*Work instruction*
After locating the line with "yellow rectangle: (132, 50)" in the data that follows, return it and every later line exactly, up to and including the line with "blue arrow: (104, 138)".

*Available data*
· · · · · · ·

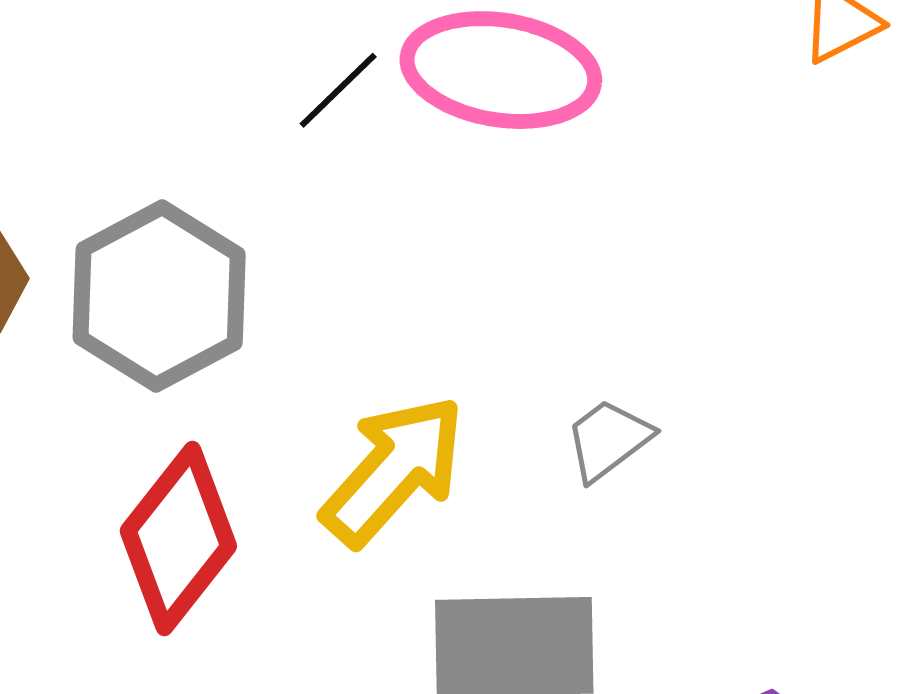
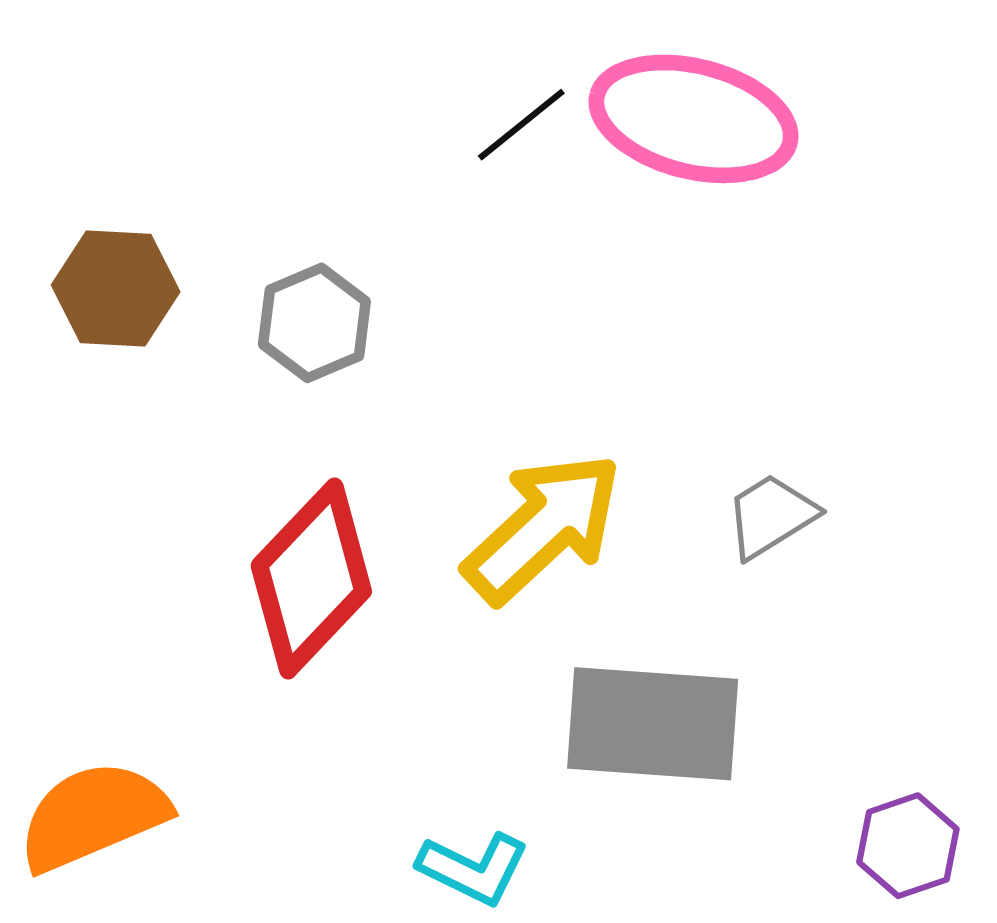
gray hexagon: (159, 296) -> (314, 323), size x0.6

· · · · · · ·

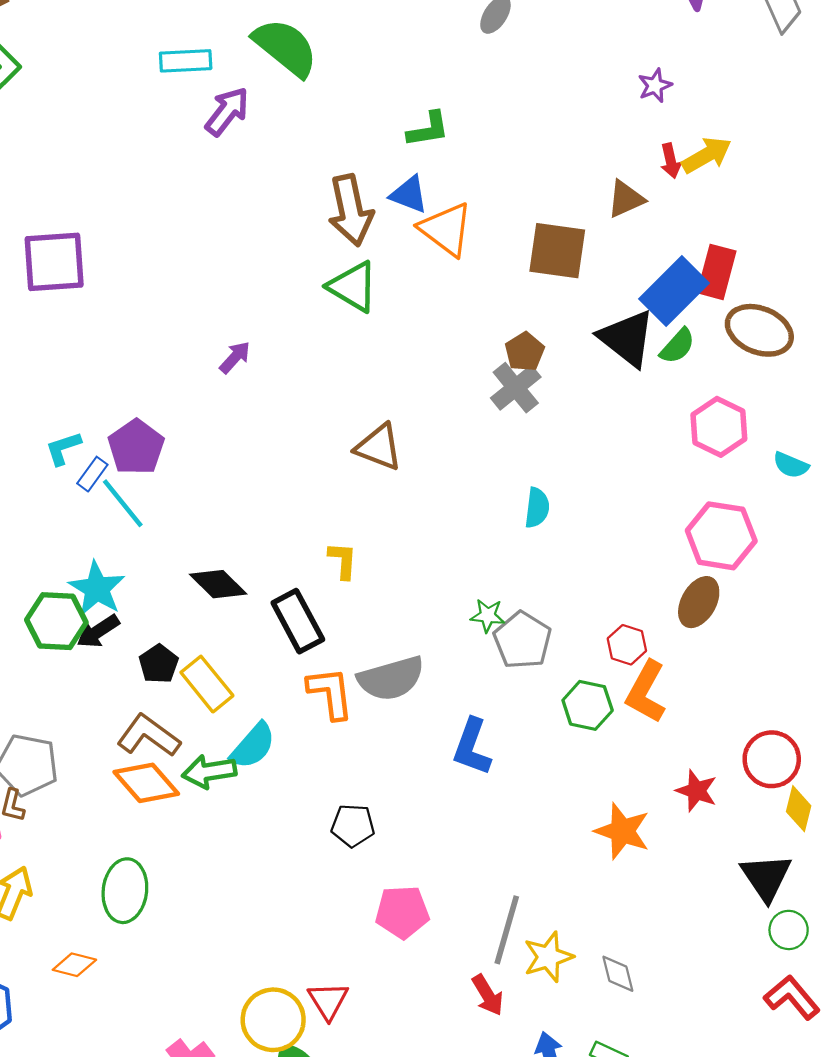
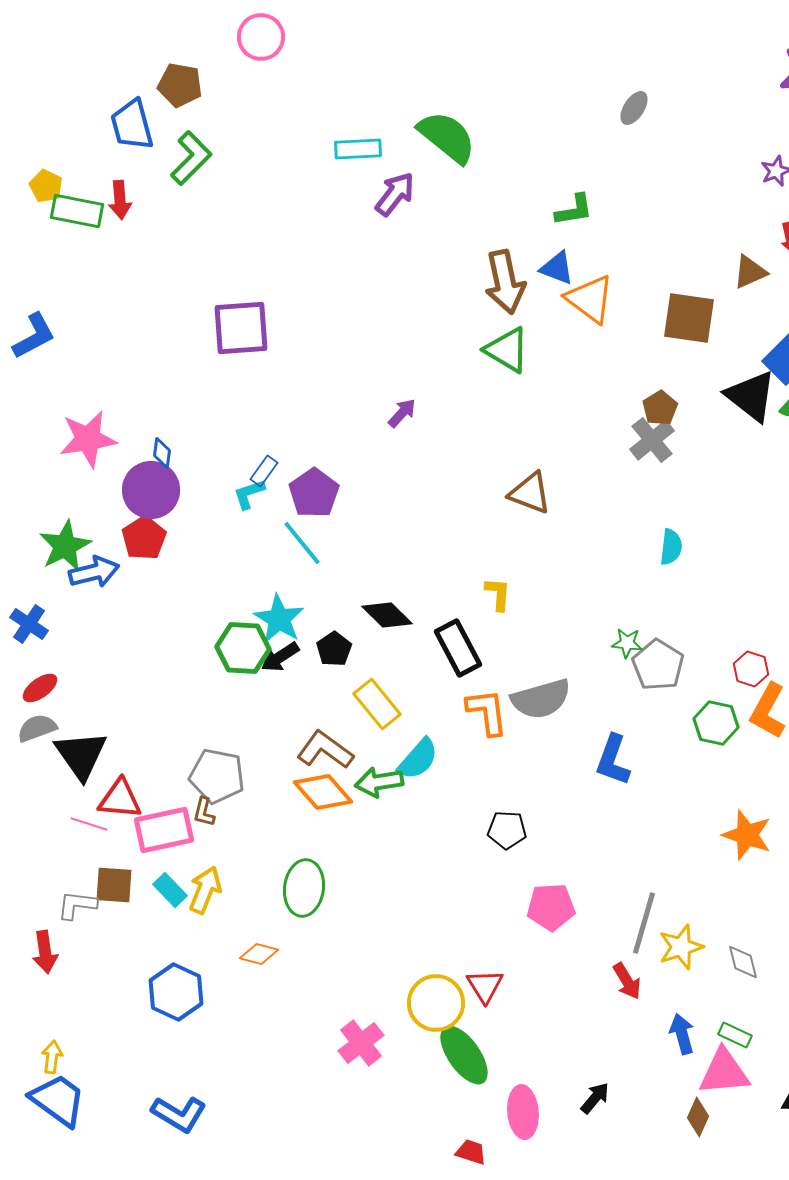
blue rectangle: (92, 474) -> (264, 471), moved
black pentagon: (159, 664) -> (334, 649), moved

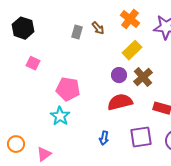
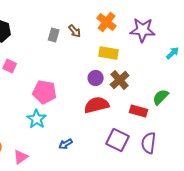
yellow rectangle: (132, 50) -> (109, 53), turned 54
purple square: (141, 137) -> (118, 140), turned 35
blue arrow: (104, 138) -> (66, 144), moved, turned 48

· · · · · · ·

*Response to the task*
yellow rectangle: (132, 50) -> (109, 53), turned 54
purple square: (141, 137) -> (118, 140), turned 35
blue arrow: (104, 138) -> (66, 144), moved, turned 48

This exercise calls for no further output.